---- MATERIAL FOR THIS TASK

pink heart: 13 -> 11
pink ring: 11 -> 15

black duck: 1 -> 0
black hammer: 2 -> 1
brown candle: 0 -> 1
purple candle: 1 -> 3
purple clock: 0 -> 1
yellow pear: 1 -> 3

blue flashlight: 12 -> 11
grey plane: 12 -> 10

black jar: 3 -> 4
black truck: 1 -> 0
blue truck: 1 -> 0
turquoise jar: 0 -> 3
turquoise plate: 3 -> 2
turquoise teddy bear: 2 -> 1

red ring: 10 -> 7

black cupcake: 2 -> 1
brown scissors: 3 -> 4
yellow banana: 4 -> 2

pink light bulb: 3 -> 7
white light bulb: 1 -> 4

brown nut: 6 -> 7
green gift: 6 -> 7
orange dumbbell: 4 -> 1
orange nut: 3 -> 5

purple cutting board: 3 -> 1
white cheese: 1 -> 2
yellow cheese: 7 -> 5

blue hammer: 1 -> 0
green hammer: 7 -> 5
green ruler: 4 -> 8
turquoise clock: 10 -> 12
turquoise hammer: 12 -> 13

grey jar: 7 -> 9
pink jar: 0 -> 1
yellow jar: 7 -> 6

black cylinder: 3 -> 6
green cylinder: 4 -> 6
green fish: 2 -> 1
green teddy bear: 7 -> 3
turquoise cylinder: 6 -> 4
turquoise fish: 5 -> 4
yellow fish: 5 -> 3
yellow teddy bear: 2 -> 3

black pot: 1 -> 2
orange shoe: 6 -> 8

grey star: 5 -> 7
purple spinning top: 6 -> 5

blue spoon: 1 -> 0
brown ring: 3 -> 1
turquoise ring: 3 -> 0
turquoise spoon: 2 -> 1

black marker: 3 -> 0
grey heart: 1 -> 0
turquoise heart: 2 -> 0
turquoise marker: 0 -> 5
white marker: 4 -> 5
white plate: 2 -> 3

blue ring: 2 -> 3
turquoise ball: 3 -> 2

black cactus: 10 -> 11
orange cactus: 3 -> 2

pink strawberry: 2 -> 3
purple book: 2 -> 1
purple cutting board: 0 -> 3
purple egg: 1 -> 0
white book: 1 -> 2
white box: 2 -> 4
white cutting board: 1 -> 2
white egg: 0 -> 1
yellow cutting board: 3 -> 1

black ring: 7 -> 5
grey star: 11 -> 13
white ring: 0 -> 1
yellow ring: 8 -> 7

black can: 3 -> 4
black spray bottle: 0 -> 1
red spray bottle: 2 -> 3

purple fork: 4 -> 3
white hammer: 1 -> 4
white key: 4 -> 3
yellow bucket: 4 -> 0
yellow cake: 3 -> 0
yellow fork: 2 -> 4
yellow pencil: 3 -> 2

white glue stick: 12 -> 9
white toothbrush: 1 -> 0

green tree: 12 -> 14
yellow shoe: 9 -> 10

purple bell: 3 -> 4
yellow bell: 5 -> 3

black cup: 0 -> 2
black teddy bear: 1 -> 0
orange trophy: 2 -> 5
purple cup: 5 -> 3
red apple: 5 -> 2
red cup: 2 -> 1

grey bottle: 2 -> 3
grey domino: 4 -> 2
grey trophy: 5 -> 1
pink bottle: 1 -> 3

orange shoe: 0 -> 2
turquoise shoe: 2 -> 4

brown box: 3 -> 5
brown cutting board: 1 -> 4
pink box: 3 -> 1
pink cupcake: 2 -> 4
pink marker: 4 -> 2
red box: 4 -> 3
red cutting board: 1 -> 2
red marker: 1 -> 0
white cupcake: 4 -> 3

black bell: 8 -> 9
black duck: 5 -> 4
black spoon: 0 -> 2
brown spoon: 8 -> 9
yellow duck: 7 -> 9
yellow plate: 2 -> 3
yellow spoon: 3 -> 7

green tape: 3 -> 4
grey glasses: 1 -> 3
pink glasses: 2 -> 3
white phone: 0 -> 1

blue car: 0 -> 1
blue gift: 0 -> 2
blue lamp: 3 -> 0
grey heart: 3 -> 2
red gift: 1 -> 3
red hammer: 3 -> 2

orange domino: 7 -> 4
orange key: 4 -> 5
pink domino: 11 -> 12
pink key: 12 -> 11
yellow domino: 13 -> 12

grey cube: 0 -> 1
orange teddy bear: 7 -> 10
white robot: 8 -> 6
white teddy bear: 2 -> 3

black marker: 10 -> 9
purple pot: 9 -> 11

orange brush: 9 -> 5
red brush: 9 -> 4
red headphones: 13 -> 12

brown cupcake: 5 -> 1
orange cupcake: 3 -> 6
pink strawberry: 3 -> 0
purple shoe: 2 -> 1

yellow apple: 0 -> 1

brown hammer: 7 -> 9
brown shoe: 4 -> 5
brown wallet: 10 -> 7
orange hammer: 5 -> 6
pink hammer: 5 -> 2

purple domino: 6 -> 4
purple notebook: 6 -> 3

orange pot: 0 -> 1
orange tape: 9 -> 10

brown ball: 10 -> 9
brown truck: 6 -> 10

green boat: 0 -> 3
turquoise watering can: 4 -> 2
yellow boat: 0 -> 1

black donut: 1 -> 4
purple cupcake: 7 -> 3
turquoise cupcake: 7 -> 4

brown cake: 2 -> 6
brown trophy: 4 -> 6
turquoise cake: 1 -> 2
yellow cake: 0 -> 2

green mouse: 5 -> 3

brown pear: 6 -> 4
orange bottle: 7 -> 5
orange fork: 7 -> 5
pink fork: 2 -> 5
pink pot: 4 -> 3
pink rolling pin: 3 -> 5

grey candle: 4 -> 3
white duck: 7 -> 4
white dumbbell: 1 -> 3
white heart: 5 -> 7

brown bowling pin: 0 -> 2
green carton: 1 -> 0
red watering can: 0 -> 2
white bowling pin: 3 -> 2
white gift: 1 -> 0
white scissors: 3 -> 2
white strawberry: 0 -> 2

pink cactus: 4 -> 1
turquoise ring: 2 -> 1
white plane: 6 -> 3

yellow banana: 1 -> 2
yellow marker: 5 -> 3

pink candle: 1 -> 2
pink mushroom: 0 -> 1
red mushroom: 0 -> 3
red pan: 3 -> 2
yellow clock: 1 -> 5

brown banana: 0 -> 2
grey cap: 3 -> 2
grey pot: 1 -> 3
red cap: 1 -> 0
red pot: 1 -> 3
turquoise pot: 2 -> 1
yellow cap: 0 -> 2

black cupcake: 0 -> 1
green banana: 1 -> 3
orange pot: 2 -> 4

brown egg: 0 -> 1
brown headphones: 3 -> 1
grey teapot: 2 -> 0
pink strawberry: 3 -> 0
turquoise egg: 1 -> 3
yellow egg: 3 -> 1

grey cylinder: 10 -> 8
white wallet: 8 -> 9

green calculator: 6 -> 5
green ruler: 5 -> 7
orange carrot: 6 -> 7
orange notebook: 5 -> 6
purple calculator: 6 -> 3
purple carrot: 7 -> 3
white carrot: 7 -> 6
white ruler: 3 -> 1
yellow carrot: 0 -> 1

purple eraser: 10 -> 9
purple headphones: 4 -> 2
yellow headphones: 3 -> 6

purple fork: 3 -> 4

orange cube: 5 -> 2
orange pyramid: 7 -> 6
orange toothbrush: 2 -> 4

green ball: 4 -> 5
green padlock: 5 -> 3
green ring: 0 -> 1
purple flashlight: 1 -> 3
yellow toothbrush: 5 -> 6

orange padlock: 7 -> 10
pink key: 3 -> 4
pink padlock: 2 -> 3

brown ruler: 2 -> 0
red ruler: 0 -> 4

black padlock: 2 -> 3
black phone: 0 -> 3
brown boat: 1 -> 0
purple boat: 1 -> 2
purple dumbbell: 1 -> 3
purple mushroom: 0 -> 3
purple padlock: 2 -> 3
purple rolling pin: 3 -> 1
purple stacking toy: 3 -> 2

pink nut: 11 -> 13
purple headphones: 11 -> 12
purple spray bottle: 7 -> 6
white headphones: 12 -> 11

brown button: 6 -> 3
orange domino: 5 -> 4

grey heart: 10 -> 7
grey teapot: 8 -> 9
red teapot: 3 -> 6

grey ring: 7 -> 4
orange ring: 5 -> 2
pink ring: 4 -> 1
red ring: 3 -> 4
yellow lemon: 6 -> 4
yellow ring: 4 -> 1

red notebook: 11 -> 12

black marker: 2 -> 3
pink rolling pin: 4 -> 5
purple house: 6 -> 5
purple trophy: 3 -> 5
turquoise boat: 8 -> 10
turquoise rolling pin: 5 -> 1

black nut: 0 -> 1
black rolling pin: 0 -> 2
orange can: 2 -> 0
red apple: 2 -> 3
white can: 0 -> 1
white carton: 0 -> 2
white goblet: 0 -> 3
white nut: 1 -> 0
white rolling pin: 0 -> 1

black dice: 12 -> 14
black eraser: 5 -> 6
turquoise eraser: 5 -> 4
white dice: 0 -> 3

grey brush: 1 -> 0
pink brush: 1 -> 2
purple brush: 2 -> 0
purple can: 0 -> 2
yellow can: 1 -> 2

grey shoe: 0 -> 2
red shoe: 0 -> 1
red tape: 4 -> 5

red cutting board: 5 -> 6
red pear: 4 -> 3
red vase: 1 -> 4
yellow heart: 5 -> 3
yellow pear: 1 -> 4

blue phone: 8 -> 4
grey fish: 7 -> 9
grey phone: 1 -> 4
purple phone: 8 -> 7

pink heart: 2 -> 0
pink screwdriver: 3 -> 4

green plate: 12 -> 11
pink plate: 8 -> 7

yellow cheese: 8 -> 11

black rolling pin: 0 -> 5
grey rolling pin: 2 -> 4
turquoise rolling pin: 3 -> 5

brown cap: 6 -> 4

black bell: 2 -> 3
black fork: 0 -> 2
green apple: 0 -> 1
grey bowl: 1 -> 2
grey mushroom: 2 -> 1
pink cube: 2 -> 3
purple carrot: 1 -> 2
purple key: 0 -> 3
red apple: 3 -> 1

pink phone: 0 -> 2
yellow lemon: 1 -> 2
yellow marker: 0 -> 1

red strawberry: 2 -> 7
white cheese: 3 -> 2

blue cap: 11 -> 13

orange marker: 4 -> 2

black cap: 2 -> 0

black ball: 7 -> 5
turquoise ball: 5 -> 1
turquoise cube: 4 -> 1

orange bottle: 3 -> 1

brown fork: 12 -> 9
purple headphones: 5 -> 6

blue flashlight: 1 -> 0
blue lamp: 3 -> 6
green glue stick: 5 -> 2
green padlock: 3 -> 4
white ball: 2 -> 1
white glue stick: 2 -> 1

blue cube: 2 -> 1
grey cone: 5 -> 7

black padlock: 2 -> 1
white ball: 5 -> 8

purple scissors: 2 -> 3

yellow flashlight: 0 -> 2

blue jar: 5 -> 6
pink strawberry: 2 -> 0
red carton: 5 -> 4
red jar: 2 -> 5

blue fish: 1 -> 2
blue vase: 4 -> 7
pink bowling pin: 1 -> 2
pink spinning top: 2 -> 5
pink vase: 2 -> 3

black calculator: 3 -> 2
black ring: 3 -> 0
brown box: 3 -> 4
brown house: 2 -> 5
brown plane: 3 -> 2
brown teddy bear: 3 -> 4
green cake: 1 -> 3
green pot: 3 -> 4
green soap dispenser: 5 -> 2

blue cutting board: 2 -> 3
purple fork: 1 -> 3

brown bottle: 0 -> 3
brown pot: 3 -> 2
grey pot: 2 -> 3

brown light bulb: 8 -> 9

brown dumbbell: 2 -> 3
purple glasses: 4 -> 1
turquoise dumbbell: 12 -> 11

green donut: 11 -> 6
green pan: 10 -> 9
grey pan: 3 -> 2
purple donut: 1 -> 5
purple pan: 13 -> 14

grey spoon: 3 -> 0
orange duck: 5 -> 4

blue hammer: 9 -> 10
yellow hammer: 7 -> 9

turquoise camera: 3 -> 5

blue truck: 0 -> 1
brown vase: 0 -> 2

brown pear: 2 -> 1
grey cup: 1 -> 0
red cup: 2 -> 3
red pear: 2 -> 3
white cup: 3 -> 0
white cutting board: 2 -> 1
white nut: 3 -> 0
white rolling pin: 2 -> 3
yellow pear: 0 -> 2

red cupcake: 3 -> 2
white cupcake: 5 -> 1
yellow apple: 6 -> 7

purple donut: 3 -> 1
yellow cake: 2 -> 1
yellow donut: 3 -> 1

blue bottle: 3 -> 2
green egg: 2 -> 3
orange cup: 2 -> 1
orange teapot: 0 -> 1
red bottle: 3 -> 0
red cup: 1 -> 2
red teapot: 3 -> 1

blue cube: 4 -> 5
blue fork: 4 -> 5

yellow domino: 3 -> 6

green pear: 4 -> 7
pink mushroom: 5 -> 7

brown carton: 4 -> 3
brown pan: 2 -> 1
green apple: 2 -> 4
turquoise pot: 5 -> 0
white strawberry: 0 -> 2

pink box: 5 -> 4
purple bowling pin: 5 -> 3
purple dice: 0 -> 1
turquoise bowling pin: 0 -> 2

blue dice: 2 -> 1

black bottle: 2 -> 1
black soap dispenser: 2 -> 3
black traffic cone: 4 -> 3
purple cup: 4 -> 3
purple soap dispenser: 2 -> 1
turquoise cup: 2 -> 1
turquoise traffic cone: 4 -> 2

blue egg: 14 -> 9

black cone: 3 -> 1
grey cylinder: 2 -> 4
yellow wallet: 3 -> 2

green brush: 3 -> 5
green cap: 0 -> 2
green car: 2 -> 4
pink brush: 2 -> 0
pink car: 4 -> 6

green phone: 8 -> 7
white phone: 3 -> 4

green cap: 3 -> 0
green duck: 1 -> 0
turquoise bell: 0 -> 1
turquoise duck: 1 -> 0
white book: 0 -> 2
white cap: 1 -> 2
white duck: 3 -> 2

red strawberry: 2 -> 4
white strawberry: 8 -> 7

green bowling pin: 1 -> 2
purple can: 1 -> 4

--------

> **PROBLEM REQUIREMENTS**
Out of the data above, transcribe exactly and only the lines starting with the line that has "blue cap: 11 -> 13" and going on through the line that has "pink vase: 2 -> 3", both included.

> **EXPECTED OUTPUT**
blue cap: 11 -> 13

orange marker: 4 -> 2

black cap: 2 -> 0

black ball: 7 -> 5
turquoise ball: 5 -> 1
turquoise cube: 4 -> 1

orange bottle: 3 -> 1

brown fork: 12 -> 9
purple headphones: 5 -> 6

blue flashlight: 1 -> 0
blue lamp: 3 -> 6
green glue stick: 5 -> 2
green padlock: 3 -> 4
white ball: 2 -> 1
white glue stick: 2 -> 1

blue cube: 2 -> 1
grey cone: 5 -> 7

black padlock: 2 -> 1
white ball: 5 -> 8

purple scissors: 2 -> 3

yellow flashlight: 0 -> 2

blue jar: 5 -> 6
pink strawberry: 2 -> 0
red carton: 5 -> 4
red jar: 2 -> 5

blue fish: 1 -> 2
blue vase: 4 -> 7
pink bowling pin: 1 -> 2
pink spinning top: 2 -> 5
pink vase: 2 -> 3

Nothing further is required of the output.